Dataset entries
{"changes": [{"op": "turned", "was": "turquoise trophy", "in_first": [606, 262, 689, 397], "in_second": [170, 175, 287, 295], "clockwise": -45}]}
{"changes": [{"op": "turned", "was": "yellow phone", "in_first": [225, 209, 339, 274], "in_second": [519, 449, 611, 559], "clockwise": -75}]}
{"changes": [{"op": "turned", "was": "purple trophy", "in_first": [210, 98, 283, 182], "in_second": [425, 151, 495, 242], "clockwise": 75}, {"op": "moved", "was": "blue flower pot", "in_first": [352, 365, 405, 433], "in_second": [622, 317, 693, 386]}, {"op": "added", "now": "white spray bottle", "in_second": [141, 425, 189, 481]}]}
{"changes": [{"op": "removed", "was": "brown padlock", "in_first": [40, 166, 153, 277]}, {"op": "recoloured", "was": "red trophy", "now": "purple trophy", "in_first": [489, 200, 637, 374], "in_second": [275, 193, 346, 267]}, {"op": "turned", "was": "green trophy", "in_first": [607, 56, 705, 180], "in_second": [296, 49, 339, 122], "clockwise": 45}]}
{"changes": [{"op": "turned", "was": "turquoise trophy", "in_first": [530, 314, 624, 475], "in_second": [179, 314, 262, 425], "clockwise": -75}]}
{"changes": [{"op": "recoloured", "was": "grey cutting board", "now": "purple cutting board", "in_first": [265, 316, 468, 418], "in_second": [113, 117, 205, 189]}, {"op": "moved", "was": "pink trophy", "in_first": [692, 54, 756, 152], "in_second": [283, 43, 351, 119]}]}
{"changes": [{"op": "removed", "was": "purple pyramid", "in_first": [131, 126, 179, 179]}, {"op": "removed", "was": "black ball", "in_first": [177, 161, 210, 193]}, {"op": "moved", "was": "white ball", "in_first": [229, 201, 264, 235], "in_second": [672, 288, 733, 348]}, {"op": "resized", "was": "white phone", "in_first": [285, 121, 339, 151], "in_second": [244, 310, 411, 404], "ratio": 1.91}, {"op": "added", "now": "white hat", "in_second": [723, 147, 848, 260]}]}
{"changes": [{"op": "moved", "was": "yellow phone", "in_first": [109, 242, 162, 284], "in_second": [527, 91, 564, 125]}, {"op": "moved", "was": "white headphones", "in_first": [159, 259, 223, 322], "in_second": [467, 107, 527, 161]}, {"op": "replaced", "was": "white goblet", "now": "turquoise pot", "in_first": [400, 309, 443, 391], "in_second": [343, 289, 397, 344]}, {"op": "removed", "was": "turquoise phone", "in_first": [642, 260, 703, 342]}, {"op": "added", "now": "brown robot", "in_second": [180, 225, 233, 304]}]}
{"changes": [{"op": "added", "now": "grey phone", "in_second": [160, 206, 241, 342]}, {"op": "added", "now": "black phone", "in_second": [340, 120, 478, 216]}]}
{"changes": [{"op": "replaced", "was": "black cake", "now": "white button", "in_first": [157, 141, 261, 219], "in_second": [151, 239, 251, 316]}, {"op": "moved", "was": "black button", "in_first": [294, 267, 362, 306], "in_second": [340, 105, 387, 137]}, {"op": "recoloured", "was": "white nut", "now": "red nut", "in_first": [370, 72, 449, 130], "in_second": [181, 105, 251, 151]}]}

__The problem__:
Each line of the data must be retyped exactly as written.

__Answer to the exercise__:
{"changes": [{"op": "turned", "was": "turquoise trophy", "in_first": [606, 262, 689, 397], "in_second": [170, 175, 287, 295], "clockwise": -45}]}
{"changes": [{"op": "turned", "was": "yellow phone", "in_first": [225, 209, 339, 274], "in_second": [519, 449, 611, 559], "clockwise": -75}]}
{"changes": [{"op": "turned", "was": "purple trophy", "in_first": [210, 98, 283, 182], "in_second": [425, 151, 495, 242], "clockwise": 75}, {"op": "moved", "was": "blue flower pot", "in_first": [352, 365, 405, 433], "in_second": [622, 317, 693, 386]}, {"op": "added", "now": "white spray bottle", "in_second": [141, 425, 189, 481]}]}
{"changes": [{"op": "removed", "was": "brown padlock", "in_first": [40, 166, 153, 277]}, {"op": "recoloured", "was": "red trophy", "now": "purple trophy", "in_first": [489, 200, 637, 374], "in_second": [275, 193, 346, 267]}, {"op": "turned", "was": "green trophy", "in_first": [607, 56, 705, 180], "in_second": [296, 49, 339, 122], "clockwise": 45}]}
{"changes": [{"op": "turned", "was": "turquoise trophy", "in_first": [530, 314, 624, 475], "in_second": [179, 314, 262, 425], "clockwise": -75}]}
{"changes": [{"op": "recoloured", "was": "grey cutting board", "now": "purple cutting board", "in_first": [265, 316, 468, 418], "in_second": [113, 117, 205, 189]}, {"op": "moved", "was": "pink trophy", "in_first": [692, 54, 756, 152], "in_second": [283, 43, 351, 119]}]}
{"changes": [{"op": "removed", "was": "purple pyramid", "in_first": [131, 126, 179, 179]}, {"op": "removed", "was": "black ball", "in_first": [177, 161, 210, 193]}, {"op": "moved", "was": "white ball", "in_first": [229, 201, 264, 235], "in_second": [672, 288, 733, 348]}, {"op": "resized", "was": "white phone", "in_first": [285, 121, 339, 151], "in_second": [244, 310, 411, 404], "ratio": 1.91}, {"op": "added", "now": "white hat", "in_second": [723, 147, 848, 260]}]}
{"changes": [{"op": "moved", "was": "yellow phone", "in_first": [109, 242, 162, 284], "in_second": [527, 91, 564, 125]}, {"op": "moved", "was": "white headphones", "in_first": [159, 259, 223, 322], "in_second": [467, 107, 527, 161]}, {"op": "replaced", "was": "white goblet", "now": "turquoise pot", "in_first": [400, 309, 443, 391], "in_second": [343, 289, 397, 344]}, {"op": "removed", "was": "turquoise phone", "in_first": [642, 260, 703, 342]}, {"op": "added", "now": "brown robot", "in_second": [180, 225, 233, 304]}]}
{"changes": [{"op": "added", "now": "grey phone", "in_second": [160, 206, 241, 342]}, {"op": "added", "now": "black phone", "in_second": [340, 120, 478, 216]}]}
{"changes": [{"op": "replaced", "was": "black cake", "now": "white button", "in_first": [157, 141, 261, 219], "in_second": [151, 239, 251, 316]}, {"op": "moved", "was": "black button", "in_first": [294, 267, 362, 306], "in_second": [340, 105, 387, 137]}, {"op": "recoloured", "was": "white nut", "now": "red nut", "in_first": [370, 72, 449, 130], "in_second": [181, 105, 251, 151]}]}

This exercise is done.